* [Aim of the exercise]:
Every line below that holds the word "first" counts once; please tally them and give only the total.

□ □ □ □

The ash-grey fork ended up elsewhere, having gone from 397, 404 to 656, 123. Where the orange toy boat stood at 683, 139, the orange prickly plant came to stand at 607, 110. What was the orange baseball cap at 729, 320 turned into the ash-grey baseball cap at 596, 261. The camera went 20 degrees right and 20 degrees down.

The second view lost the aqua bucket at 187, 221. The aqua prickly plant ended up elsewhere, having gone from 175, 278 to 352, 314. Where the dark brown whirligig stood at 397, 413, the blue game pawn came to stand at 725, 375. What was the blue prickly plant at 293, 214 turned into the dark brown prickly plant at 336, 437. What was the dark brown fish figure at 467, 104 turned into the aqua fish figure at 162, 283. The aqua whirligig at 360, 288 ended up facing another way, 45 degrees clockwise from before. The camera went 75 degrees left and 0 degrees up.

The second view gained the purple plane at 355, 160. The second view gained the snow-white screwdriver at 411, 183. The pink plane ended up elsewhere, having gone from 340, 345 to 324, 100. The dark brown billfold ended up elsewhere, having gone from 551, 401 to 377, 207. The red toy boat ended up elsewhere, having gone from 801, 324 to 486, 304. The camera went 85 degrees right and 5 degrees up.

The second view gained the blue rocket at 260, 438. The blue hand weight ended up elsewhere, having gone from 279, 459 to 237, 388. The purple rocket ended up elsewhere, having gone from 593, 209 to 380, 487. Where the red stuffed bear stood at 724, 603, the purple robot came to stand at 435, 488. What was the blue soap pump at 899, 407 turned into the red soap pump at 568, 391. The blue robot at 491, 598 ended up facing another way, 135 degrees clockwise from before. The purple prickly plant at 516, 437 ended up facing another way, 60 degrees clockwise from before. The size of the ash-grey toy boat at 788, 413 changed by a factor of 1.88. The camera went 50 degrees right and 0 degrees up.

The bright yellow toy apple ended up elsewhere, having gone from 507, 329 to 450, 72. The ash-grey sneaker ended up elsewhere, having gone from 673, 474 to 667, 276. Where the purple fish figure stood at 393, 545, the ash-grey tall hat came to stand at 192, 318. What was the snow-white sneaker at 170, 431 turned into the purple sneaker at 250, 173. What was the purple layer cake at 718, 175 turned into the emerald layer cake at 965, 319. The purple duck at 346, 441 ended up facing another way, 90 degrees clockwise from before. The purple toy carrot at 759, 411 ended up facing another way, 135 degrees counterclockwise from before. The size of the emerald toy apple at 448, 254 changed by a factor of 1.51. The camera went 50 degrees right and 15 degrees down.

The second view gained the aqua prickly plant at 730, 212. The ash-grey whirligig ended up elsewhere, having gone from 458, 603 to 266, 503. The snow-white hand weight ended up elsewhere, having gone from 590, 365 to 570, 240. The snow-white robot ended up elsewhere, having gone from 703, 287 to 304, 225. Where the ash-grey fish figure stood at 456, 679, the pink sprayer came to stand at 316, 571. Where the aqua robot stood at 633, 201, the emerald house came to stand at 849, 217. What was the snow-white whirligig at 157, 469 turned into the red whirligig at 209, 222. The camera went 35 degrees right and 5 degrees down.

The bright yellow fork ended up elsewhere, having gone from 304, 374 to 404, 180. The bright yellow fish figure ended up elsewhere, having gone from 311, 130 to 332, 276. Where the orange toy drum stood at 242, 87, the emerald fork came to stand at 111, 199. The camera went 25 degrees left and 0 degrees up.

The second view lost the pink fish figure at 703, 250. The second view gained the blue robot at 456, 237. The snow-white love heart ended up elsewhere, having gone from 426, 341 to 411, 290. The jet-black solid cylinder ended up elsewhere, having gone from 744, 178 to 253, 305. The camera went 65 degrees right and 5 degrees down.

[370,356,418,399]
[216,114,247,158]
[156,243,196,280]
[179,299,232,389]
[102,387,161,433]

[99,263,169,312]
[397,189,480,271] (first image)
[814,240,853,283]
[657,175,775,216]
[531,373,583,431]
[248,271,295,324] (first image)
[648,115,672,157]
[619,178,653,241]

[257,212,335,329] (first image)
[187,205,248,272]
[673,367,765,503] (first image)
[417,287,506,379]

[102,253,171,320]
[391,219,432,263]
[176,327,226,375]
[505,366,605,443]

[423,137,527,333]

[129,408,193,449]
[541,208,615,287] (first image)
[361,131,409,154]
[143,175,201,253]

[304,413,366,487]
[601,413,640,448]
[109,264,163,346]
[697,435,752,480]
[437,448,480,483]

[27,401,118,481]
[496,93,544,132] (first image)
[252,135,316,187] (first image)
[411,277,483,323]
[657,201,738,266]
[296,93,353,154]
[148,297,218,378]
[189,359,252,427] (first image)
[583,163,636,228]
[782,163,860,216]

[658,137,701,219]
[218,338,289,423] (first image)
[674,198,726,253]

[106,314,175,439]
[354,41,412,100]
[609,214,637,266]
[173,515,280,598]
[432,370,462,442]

□ □ □ □

* [Problem solution]:
9